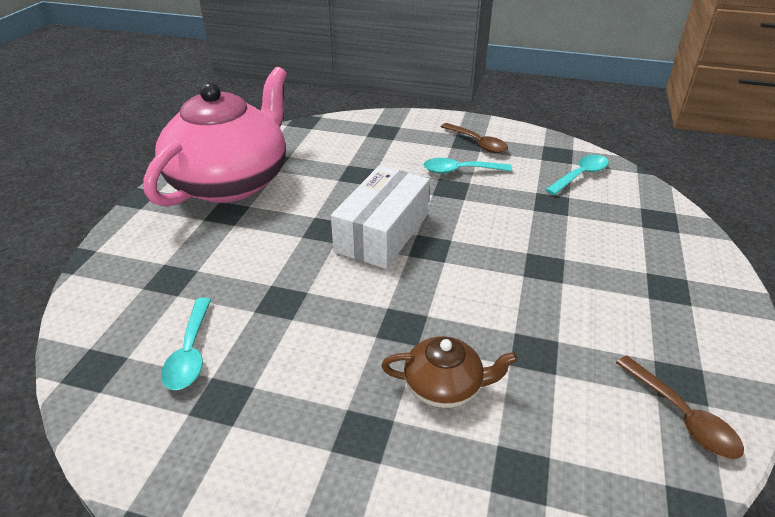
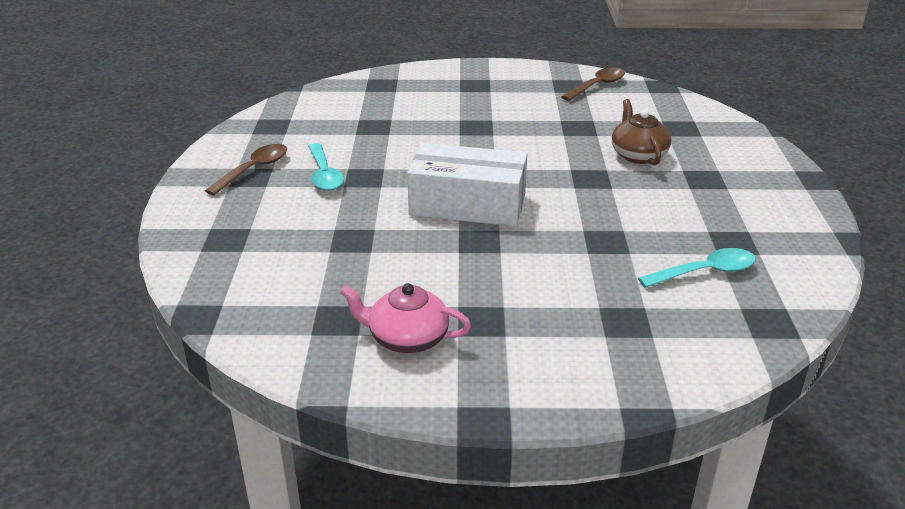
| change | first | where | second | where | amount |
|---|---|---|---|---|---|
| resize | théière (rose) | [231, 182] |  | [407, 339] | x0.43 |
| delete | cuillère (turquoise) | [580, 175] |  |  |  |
---
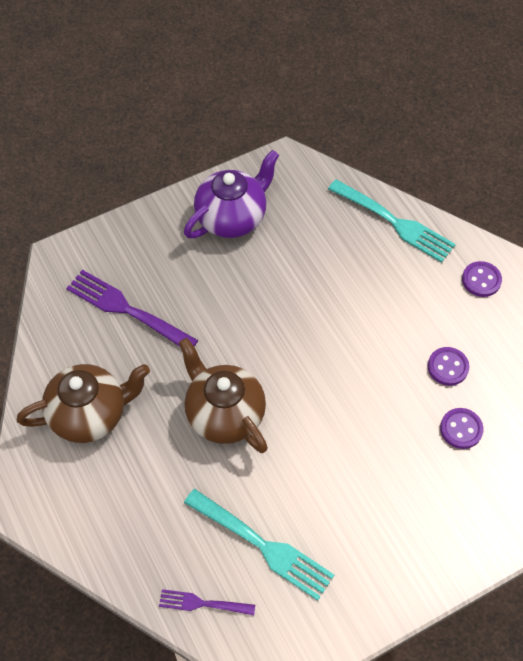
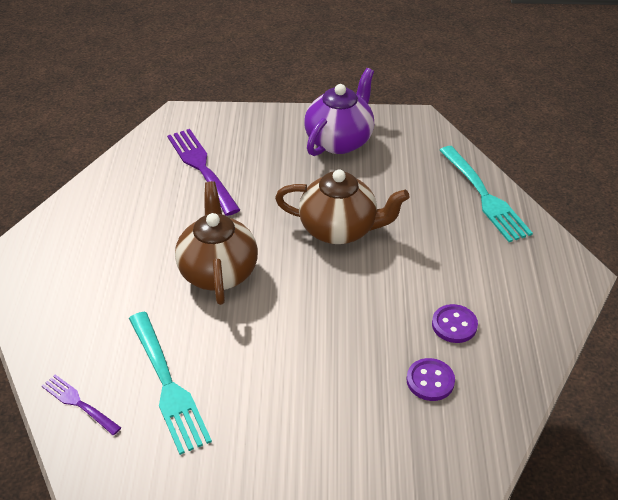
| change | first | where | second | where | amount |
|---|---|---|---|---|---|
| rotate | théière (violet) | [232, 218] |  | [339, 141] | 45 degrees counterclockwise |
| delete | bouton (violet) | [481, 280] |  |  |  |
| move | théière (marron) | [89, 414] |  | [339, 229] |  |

▸ INSTRUCTIONS FOR THE TASK
Find every line of the data that includes the string "théière". Copy each of those lines.

▸ RESULT FOR THIS TASK
| resize | théière (rose) | [231, 182] |  | [407, 339] | x0.43 |
| rotate | théière (violet) | [232, 218] |  | [339, 141] | 45 degrees counterclockwise |
| move | théière (marron) | [89, 414] |  | [339, 229] |  |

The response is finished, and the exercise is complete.